### Exercise prompt
An exact repetition of every entry, with no images, is the required answer.

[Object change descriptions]
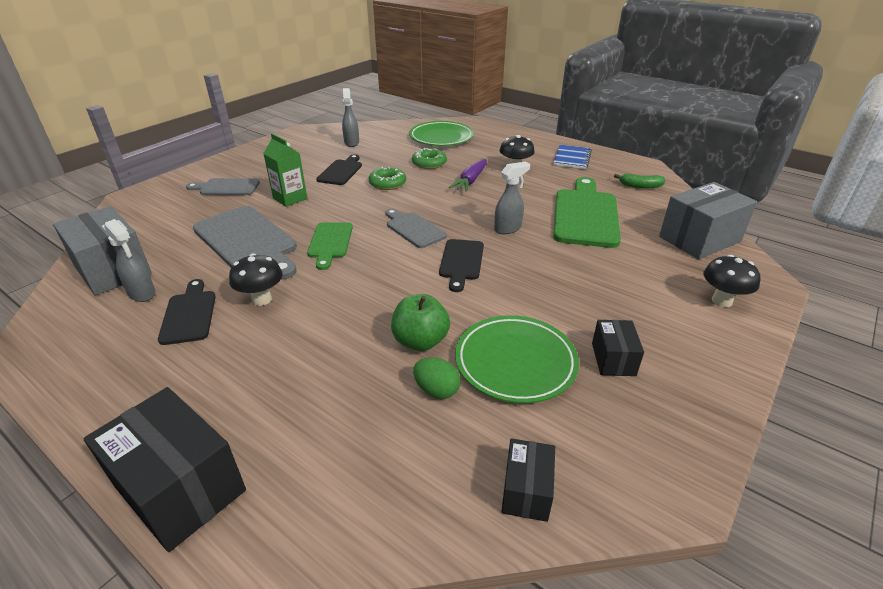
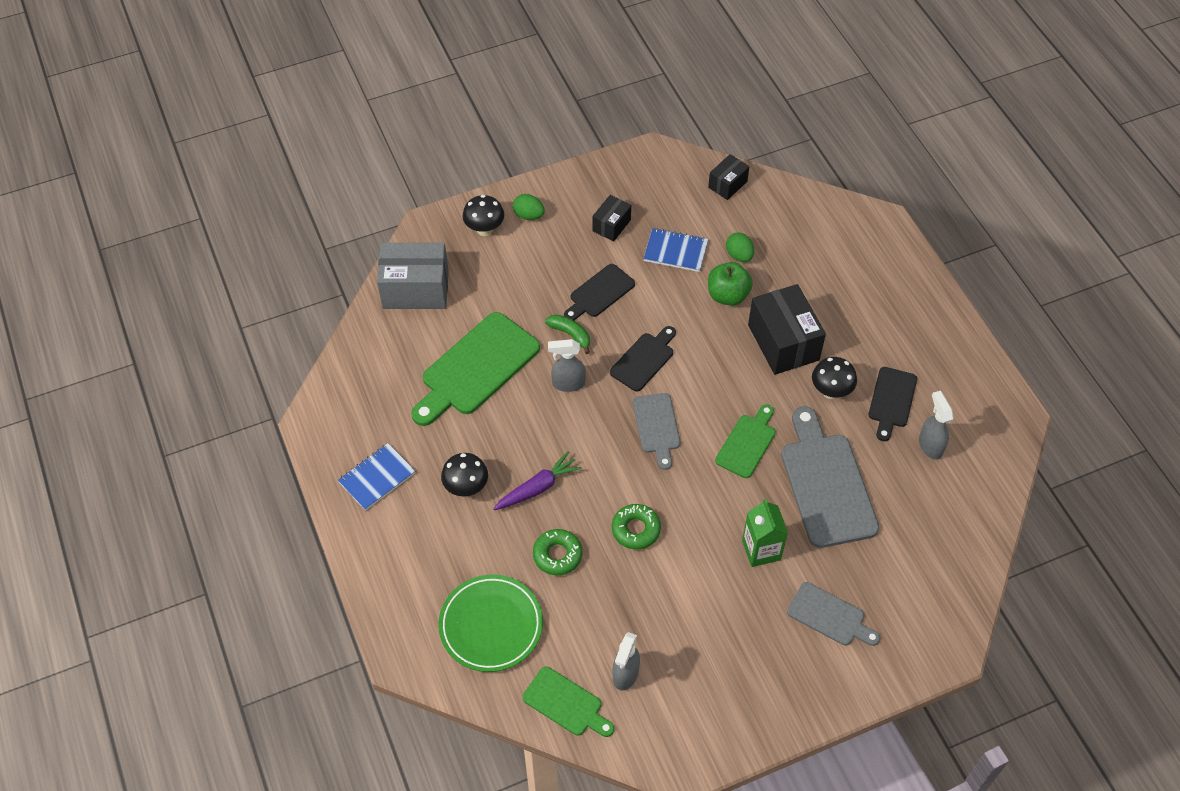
camera: 150 degrees left, 20 degrees up
(112, 270) = (958, 496): grey box -> none
(180, 488) = (905, 262): black box -> black box (783, 342)
(341, 171) = (677, 589): black cutting board -> black cutting board (599, 293)
(377, 130) = (566, 703): none -> green cutting board
(515, 362) = (675, 251): green plate -> blue notebook
(640, 186) = (369, 385): green banana -> green banana (570, 334)
(705, 331) = (528, 215): none -> green egg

### Answer space
camera: 150 degrees left, 20 degrees up
(112, 270) = (958, 496): grey box -> none
(180, 488) = (905, 262): black box -> black box (783, 342)
(341, 171) = (677, 589): black cutting board -> black cutting board (599, 293)
(377, 130) = (566, 703): none -> green cutting board
(515, 362) = (675, 251): green plate -> blue notebook
(640, 186) = (369, 385): green banana -> green banana (570, 334)
(705, 331) = (528, 215): none -> green egg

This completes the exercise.